INSTRUCTIONS TO FOLLOW
Keep the wording of the records intact as you retype them, and omit every image.

TASK MATERIAL
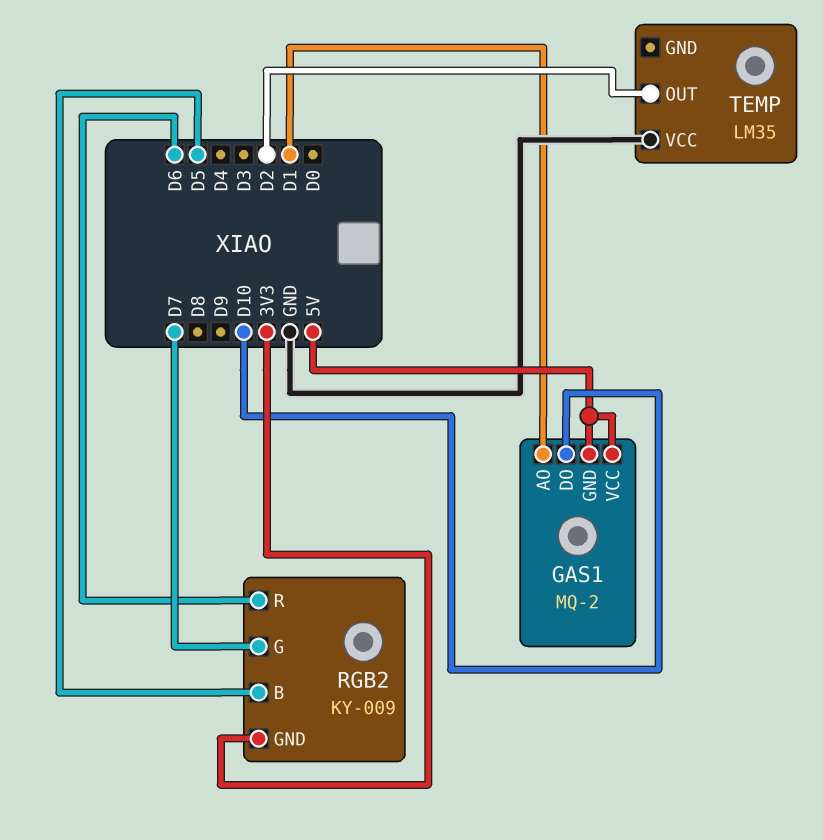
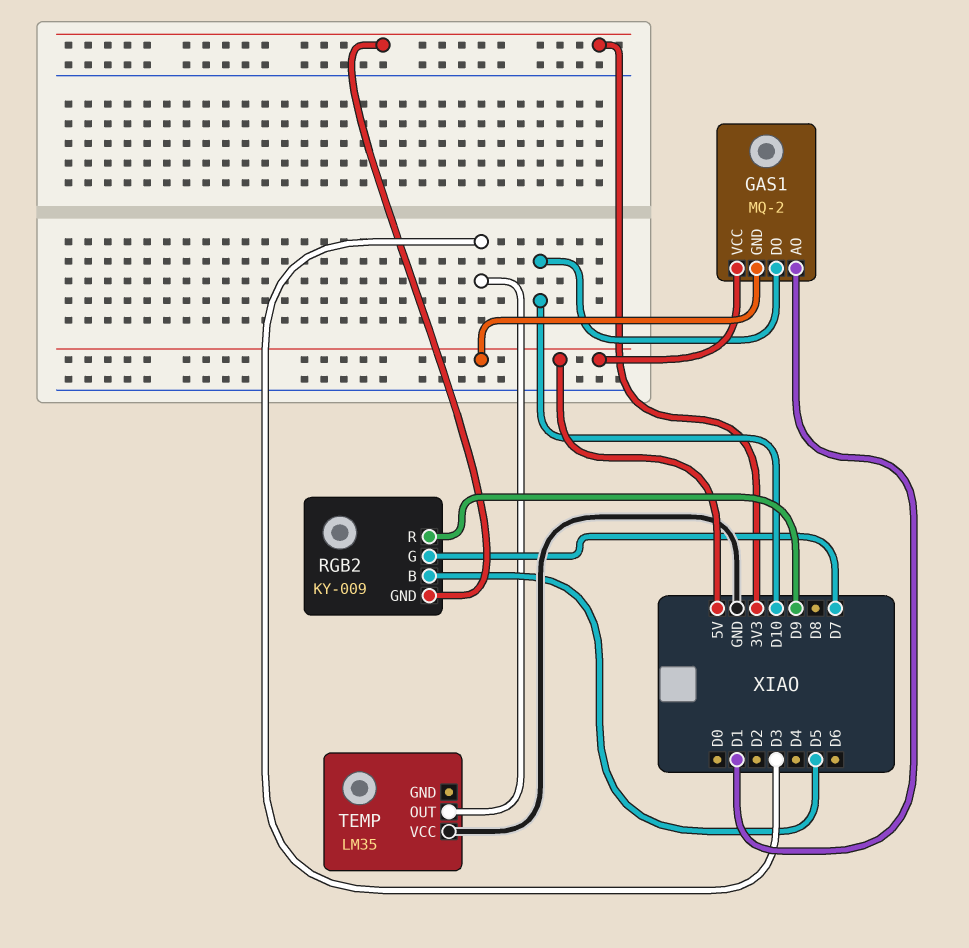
RGB2 pin R: D6 -> D9
TEMP pin OUT: D2 -> D3

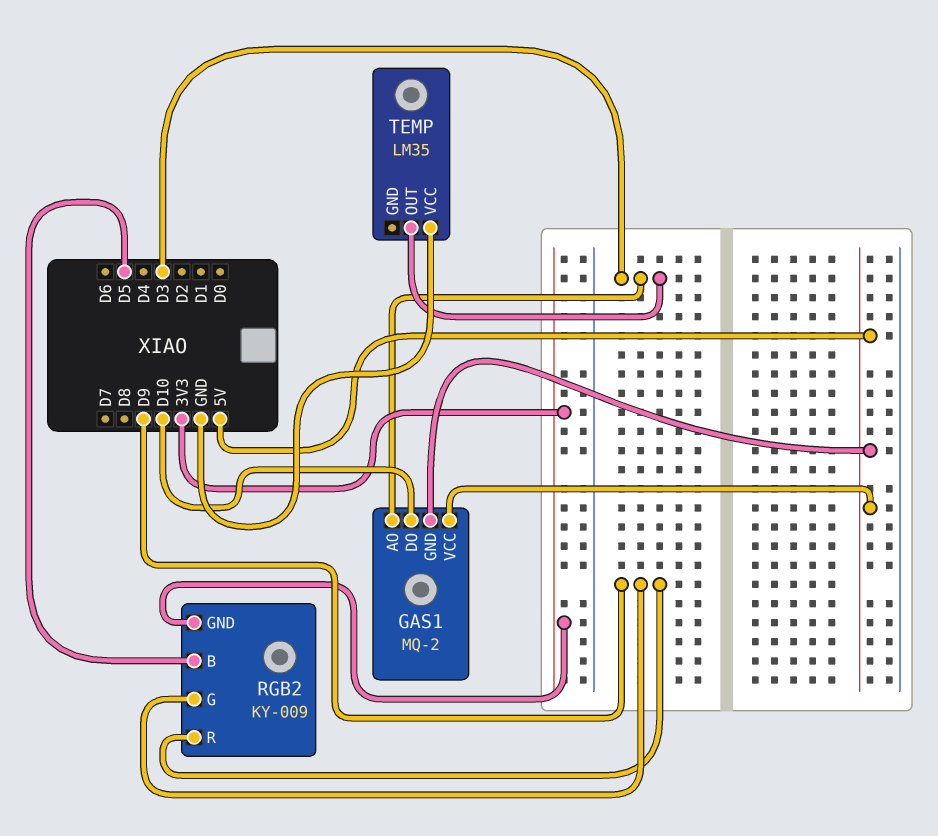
GAS1 pin AO: D1 -> D3
RGB2 pin G: D7 -> D9

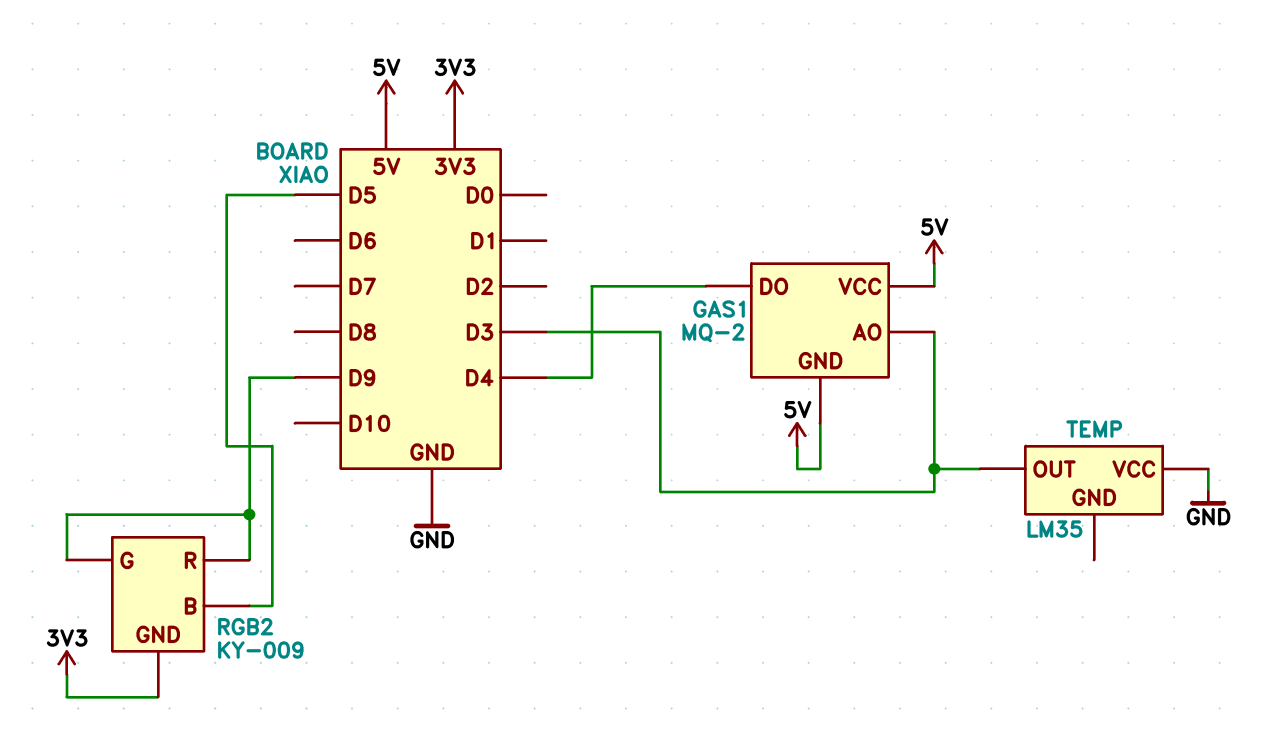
GAS1 pin DO: D10 -> D4

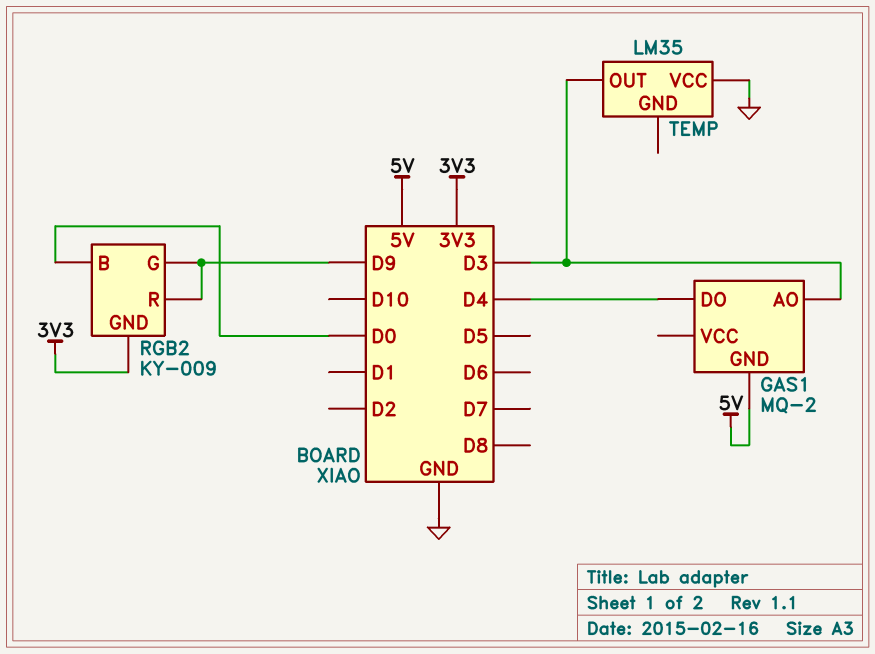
GAS1 pin VCC: 5V -> none
RGB2 pin B: D5 -> D0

SOLUTION FOR THIS EXERCISE
RGB2 pin R: D6 -> D9
TEMP pin OUT: D2 -> D3

GAS1 pin AO: D1 -> D3
RGB2 pin G: D7 -> D9

GAS1 pin DO: D10 -> D4

GAS1 pin VCC: 5V -> none
RGB2 pin B: D5 -> D0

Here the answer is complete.